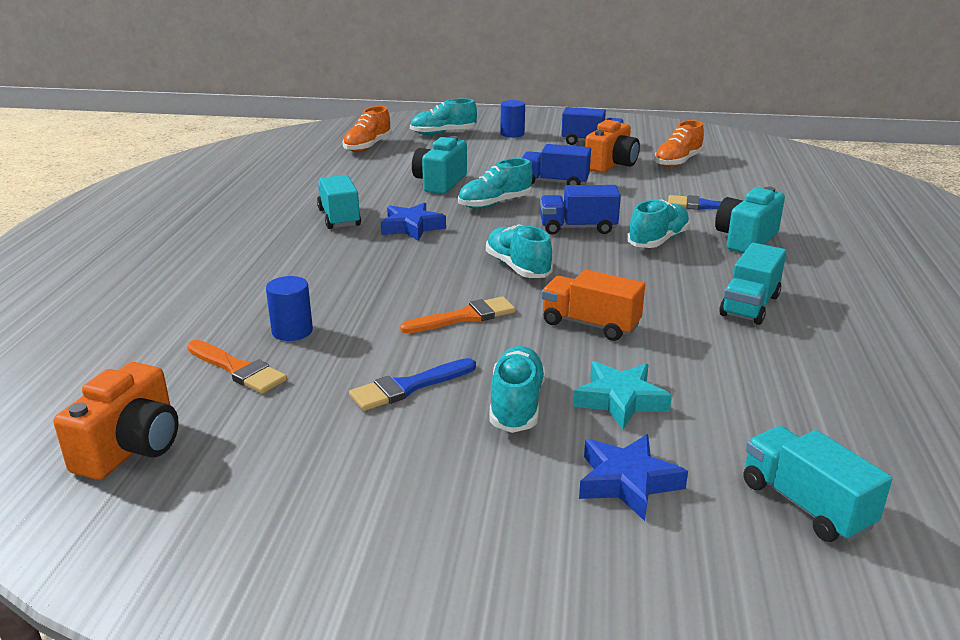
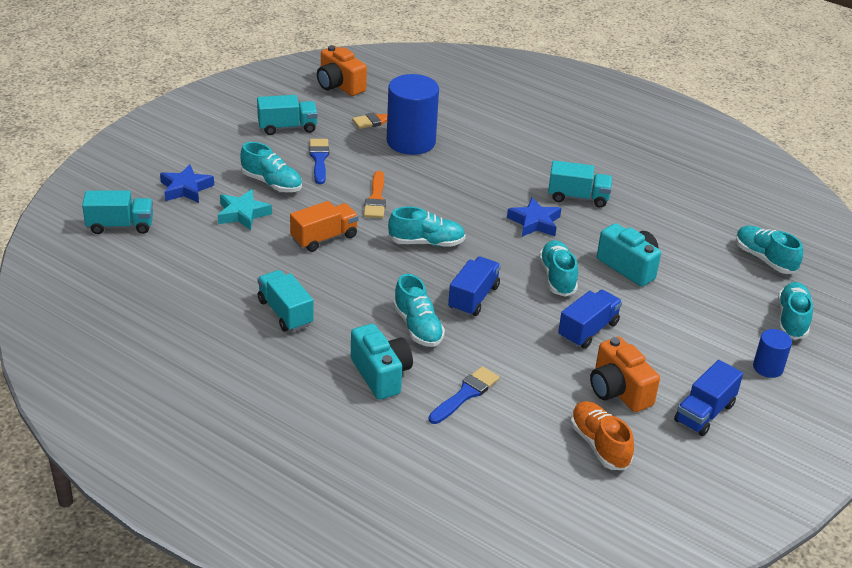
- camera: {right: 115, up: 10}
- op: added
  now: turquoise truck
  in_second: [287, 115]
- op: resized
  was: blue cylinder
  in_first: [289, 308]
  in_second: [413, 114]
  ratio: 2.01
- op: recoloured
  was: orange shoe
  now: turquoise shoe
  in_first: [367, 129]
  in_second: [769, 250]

* What the task asks
Write out the records word for word. Pictures stay out.

* Reply
- camera: {right: 115, up: 10}
- op: added
  now: turquoise truck
  in_second: [287, 115]
- op: resized
  was: blue cylinder
  in_first: [289, 308]
  in_second: [413, 114]
  ratio: 2.01
- op: recoloured
  was: orange shoe
  now: turquoise shoe
  in_first: [367, 129]
  in_second: [769, 250]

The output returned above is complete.